══ INPUT RECORDS ══

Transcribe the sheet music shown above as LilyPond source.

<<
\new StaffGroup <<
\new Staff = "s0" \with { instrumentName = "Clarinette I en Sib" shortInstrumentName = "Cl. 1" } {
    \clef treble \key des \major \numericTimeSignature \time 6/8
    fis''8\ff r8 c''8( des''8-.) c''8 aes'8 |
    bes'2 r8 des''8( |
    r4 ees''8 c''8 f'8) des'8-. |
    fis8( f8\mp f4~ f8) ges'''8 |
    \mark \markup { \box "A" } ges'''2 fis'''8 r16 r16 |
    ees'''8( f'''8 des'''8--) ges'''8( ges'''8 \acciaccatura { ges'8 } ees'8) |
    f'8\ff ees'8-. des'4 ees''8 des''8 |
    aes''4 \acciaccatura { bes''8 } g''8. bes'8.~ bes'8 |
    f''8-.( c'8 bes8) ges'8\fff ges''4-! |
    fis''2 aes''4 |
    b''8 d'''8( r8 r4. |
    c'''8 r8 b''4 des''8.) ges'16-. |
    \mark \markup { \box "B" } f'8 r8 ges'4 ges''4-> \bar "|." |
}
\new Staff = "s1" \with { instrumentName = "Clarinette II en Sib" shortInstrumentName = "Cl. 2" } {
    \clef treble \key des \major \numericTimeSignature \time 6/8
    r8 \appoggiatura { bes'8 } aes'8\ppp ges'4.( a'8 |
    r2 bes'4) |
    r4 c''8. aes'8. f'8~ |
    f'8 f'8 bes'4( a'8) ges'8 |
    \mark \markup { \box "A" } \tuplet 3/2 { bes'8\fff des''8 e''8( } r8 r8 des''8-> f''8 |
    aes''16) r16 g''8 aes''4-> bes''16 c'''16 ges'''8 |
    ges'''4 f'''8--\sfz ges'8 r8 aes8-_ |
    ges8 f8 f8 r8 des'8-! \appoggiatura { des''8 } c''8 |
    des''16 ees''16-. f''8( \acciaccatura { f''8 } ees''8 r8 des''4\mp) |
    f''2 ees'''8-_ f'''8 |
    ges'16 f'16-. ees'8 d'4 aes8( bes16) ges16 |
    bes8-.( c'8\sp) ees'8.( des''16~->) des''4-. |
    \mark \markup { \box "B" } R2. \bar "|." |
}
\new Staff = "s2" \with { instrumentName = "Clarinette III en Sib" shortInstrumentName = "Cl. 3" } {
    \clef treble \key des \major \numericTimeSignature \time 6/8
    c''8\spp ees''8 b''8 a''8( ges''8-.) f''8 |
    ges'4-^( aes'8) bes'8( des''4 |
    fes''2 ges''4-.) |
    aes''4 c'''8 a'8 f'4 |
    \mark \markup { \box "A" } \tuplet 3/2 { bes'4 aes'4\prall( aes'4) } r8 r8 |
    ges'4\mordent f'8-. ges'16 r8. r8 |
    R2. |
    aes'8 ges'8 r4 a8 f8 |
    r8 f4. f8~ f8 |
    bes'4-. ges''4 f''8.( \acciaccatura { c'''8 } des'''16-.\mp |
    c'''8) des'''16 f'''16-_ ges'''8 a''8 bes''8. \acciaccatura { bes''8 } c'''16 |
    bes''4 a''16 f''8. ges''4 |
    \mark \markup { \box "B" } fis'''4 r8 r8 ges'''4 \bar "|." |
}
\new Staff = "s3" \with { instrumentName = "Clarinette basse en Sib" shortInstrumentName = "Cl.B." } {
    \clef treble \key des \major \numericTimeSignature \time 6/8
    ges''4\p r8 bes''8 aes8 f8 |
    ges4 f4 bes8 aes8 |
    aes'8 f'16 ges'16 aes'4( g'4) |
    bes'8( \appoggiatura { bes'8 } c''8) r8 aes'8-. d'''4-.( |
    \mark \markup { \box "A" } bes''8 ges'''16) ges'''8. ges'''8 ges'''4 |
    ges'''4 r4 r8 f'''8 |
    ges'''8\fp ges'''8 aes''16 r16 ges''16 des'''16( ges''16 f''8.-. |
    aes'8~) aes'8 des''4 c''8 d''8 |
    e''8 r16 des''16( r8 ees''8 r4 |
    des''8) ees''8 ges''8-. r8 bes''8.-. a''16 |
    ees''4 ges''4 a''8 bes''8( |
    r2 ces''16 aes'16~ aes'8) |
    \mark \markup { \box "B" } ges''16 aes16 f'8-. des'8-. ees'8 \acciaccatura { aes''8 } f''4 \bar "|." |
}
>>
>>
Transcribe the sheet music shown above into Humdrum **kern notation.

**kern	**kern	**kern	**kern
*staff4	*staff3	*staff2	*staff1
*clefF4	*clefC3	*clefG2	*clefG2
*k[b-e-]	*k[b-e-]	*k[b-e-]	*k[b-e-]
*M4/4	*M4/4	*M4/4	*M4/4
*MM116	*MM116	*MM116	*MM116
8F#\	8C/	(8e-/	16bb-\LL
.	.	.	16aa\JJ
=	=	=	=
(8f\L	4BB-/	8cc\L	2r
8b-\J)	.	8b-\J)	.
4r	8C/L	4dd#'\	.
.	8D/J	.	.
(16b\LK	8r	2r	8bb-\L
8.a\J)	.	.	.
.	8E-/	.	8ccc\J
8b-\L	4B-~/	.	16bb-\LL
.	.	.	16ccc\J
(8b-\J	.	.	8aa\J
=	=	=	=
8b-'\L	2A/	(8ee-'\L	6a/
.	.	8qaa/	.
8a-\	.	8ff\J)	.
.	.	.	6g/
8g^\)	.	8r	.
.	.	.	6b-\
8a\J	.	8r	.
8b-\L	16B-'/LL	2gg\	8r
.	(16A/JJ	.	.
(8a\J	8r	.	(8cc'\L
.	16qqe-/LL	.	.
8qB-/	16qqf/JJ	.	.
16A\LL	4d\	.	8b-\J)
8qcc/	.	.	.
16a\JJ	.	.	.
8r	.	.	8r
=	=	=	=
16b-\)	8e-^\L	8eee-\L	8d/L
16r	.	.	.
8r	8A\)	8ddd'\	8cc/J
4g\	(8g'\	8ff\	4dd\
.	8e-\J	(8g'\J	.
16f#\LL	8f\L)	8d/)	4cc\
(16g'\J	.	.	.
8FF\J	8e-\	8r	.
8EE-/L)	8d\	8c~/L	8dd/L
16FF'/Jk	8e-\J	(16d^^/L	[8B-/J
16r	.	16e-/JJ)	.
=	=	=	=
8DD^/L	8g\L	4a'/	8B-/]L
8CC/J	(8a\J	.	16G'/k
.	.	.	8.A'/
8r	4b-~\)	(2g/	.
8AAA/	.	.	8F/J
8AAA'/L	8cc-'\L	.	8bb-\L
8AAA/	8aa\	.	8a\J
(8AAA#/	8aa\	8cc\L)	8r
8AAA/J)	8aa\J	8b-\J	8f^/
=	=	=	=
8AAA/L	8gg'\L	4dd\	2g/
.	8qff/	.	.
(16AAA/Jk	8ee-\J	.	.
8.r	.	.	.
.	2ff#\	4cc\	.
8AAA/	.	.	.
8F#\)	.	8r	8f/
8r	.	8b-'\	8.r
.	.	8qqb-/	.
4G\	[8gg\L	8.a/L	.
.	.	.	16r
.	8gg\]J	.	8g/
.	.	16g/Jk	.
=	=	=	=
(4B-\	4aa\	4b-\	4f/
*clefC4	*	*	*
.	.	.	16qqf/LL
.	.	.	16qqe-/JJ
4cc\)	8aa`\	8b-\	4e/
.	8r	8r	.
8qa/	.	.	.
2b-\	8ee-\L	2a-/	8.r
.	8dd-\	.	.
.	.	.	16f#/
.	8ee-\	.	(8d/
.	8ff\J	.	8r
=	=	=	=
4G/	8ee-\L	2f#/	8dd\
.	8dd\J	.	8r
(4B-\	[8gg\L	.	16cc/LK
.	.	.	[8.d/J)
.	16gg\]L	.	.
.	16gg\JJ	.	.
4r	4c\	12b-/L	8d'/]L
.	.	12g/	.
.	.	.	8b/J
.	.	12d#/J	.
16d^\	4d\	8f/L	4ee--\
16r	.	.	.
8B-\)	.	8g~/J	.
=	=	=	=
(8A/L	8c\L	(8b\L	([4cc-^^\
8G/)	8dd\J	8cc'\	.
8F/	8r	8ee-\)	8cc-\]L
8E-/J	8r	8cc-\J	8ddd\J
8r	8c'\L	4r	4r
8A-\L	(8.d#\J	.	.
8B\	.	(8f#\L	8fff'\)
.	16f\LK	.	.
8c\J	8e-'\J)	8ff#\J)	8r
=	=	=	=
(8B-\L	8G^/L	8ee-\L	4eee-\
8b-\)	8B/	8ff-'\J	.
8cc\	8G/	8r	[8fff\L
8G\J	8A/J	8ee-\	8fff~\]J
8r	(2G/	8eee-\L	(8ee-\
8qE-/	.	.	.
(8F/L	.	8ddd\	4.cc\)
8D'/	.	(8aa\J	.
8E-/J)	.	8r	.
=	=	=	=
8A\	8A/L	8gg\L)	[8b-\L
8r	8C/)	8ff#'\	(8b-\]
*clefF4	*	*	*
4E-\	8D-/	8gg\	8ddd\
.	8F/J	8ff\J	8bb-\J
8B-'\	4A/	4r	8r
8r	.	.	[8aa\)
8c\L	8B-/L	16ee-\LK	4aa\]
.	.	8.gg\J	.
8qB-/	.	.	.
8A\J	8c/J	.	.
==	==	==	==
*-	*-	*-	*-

═══

### SET PROBLEM
Please gather every line of the listing that contains the word "above".

### SOLUTION TO THE EXERCISE
Transcribe the sheet music shown above as LilyPond source.
Transcribe the sheet music shown above into Humdrum **kern notation.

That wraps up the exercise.